Only the lines below starting at the one containing "camera: 15 degrees right, 5 degrees up" and ending at the one containing "(566, 161) = (772, 252): none" belong in the answer, each copied exactly.

• Provided records
*** Block opens ***
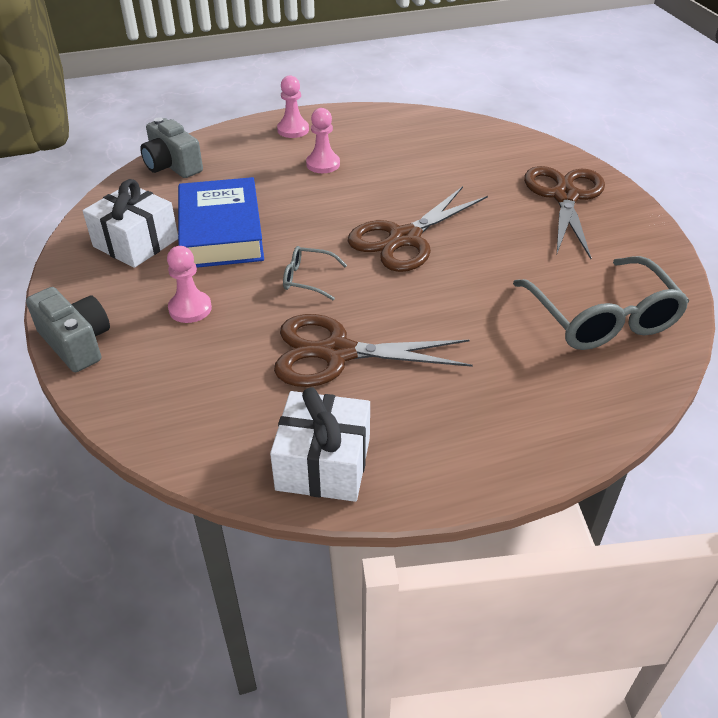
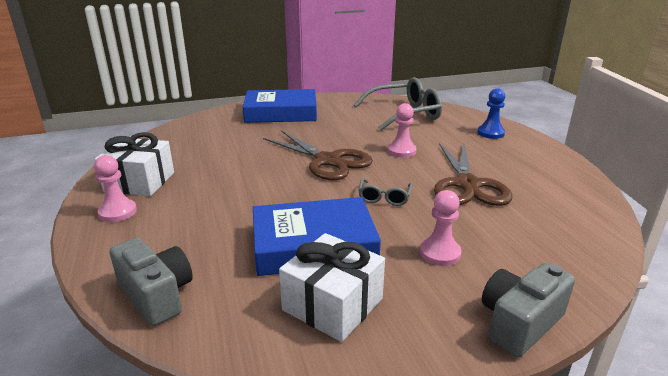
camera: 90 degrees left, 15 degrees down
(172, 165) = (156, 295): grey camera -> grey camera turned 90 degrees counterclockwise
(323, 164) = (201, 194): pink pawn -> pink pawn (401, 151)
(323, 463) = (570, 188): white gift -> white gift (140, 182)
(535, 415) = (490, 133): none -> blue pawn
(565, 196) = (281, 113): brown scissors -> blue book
*** Block closes ***
*** Block opens ***
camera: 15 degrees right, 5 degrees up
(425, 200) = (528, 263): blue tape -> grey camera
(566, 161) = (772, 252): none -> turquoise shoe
*** Block closes ***
*** Block opens ***
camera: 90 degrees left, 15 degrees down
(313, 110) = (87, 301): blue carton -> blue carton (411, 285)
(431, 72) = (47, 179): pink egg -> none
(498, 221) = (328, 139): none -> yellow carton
*** Block closes ***
• Exercise result
camera: 15 degrees right, 5 degrees up
(425, 200) = (528, 263): blue tape -> grey camera
(566, 161) = (772, 252): none -> turquoise shoe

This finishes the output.